Items from a dataset
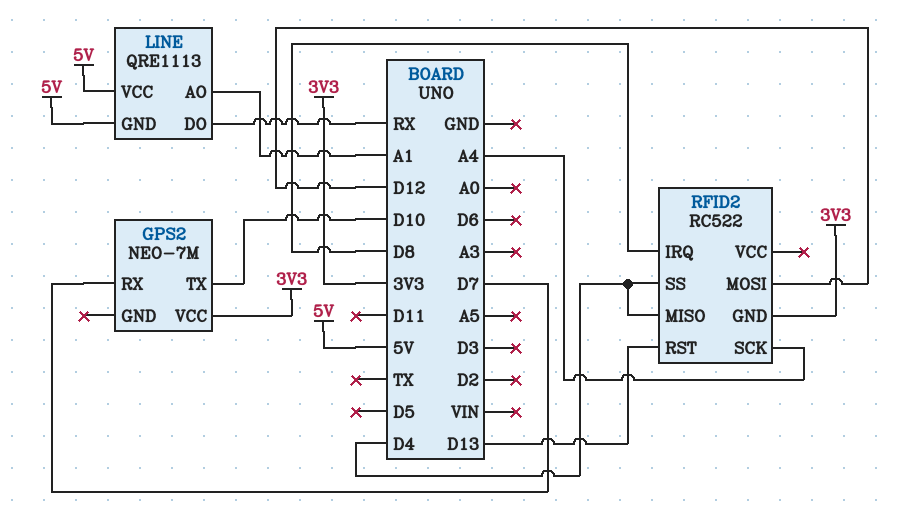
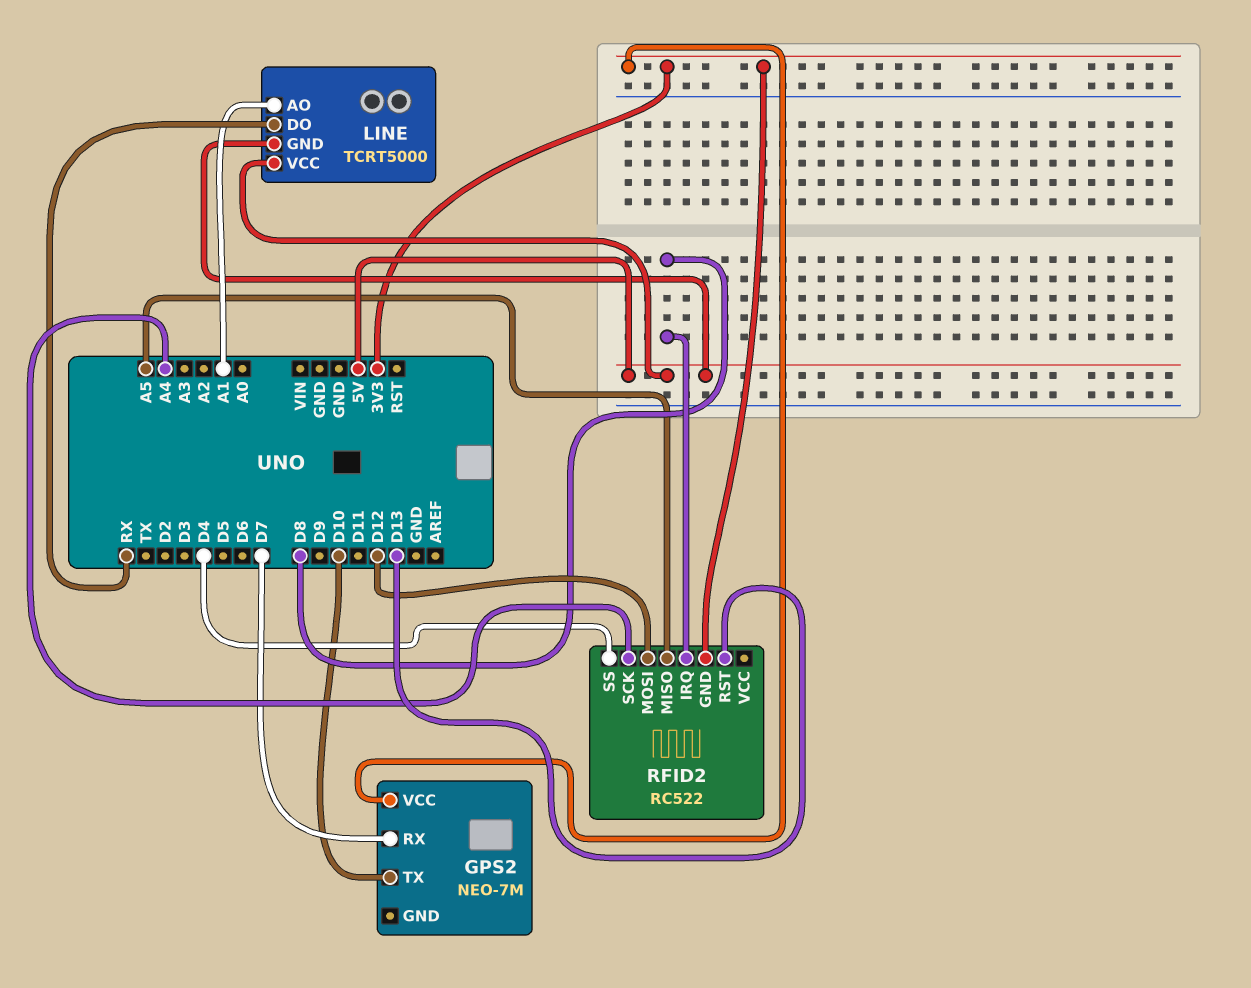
LINE: QRE1113 -> TCRT5000
RFID2 pin MISO: D4 -> A5

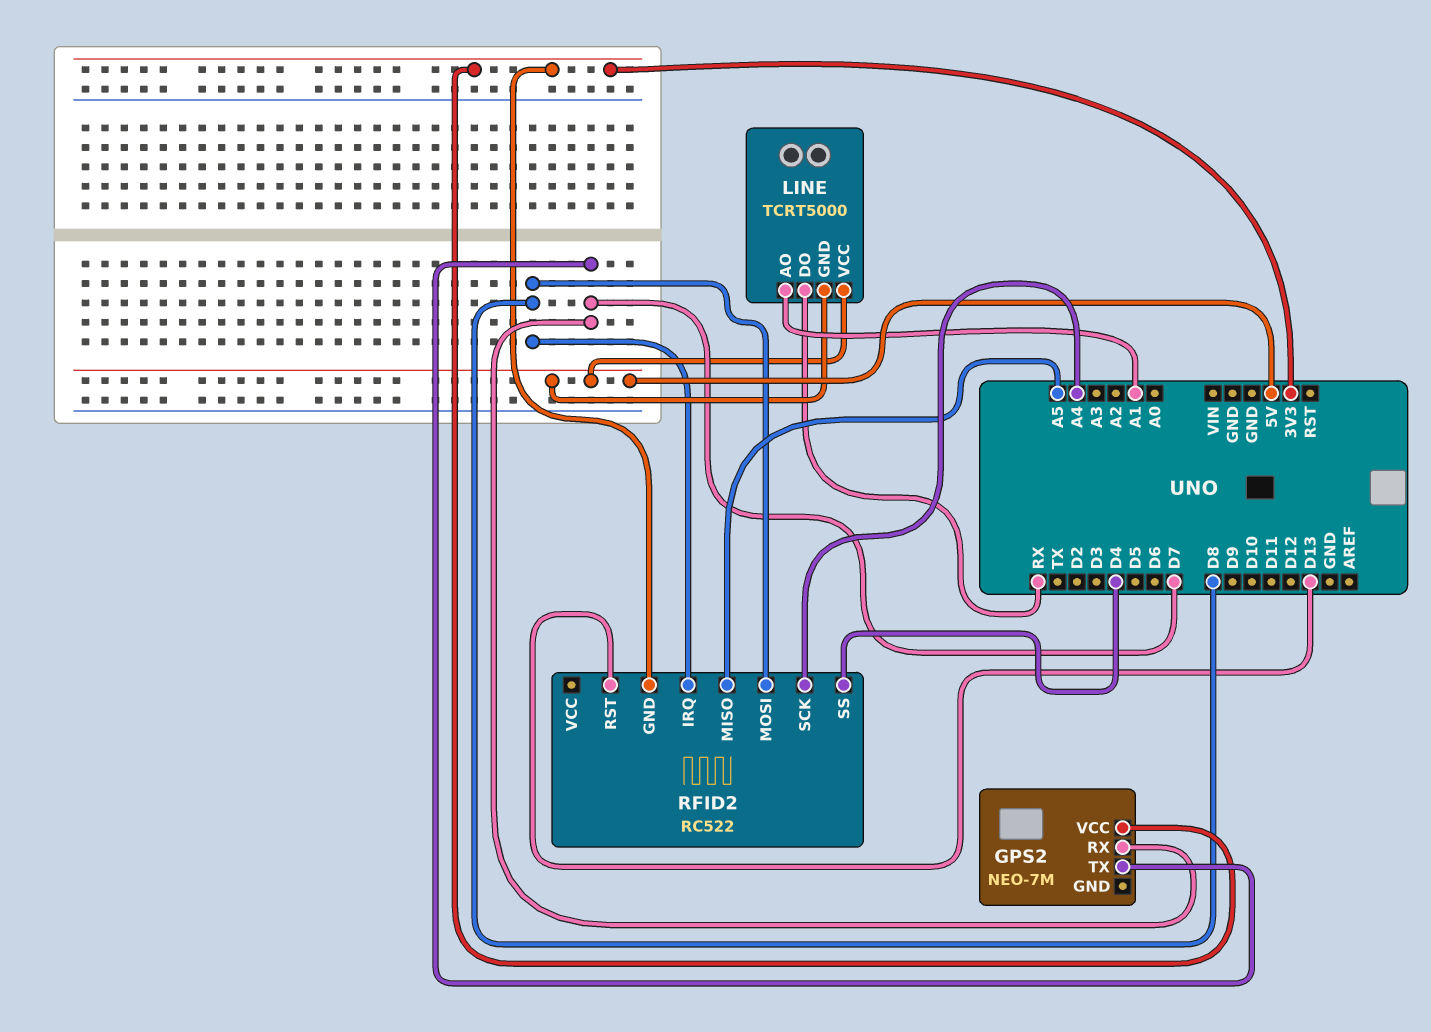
GPS2 pin TX: D10 -> D7
RFID2 pin MOSI: D12 -> D8

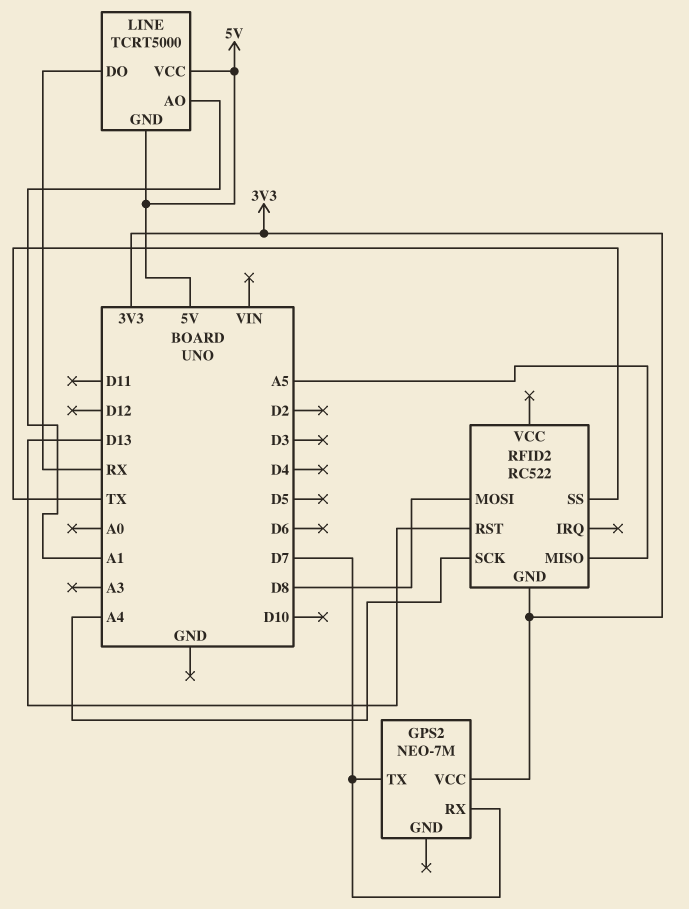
RFID2 pin IRQ: D8 -> none
RFID2 pin SS: D4 -> TX

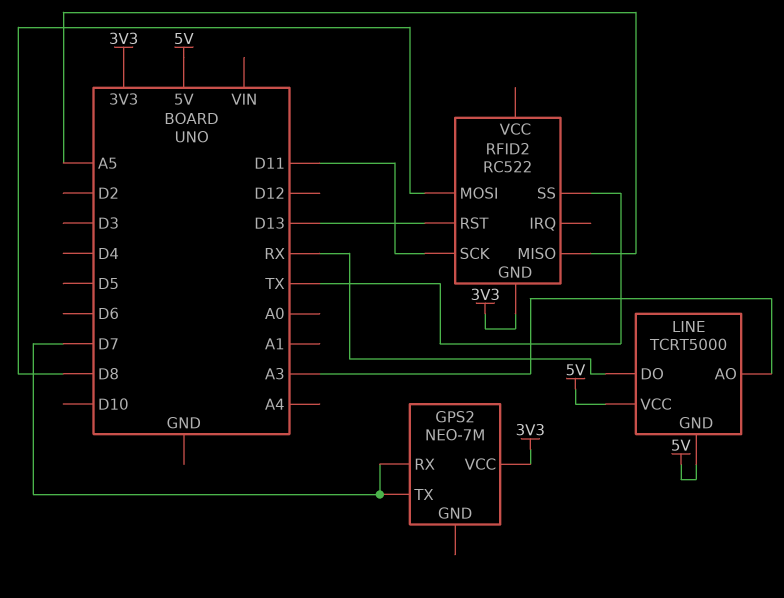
LINE pin AO: A1 -> A3
RFID2 pin SCK: A4 -> D11

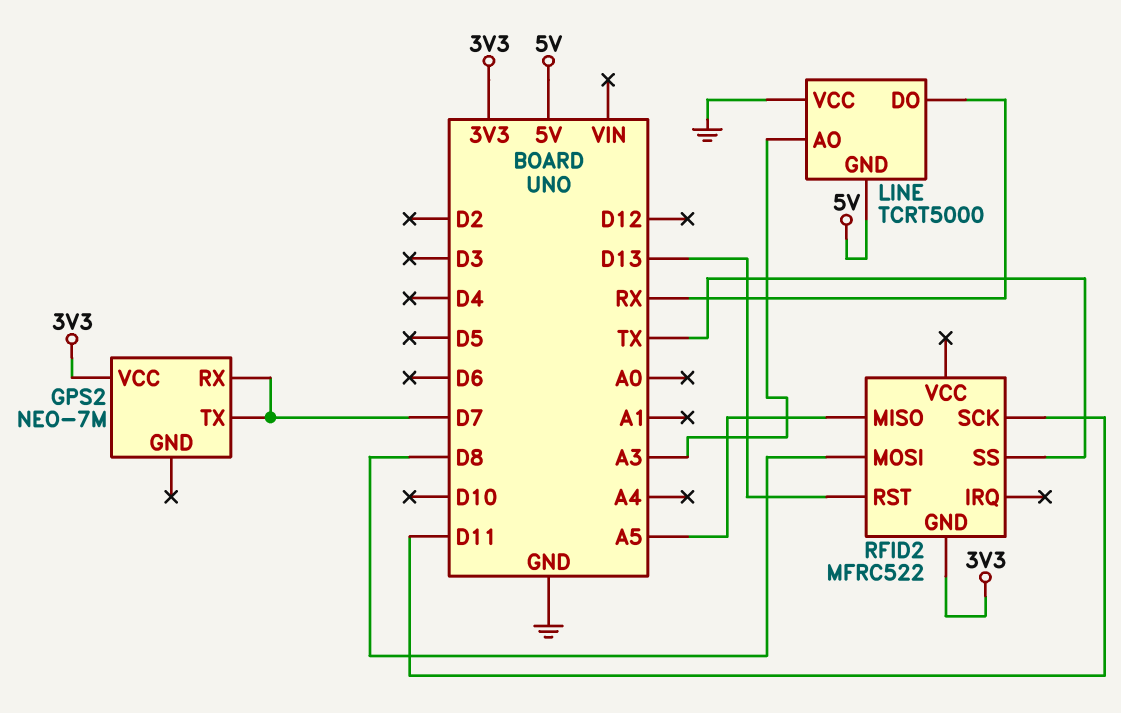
LINE pin VCC: 5V -> GND
RFID2: RC522 -> MFRC522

◆ ASSIGNED TASK ◆
Return verbatim every line from the line containing "RFID2 pin SS: D4 -> TX" to the last line of the entries above, inclusive, and leave out the pictures.

◆ WRITTEN ANSWER ◆
RFID2 pin SS: D4 -> TX

LINE pin AO: A1 -> A3
RFID2 pin SCK: A4 -> D11

LINE pin VCC: 5V -> GND
RFID2: RC522 -> MFRC522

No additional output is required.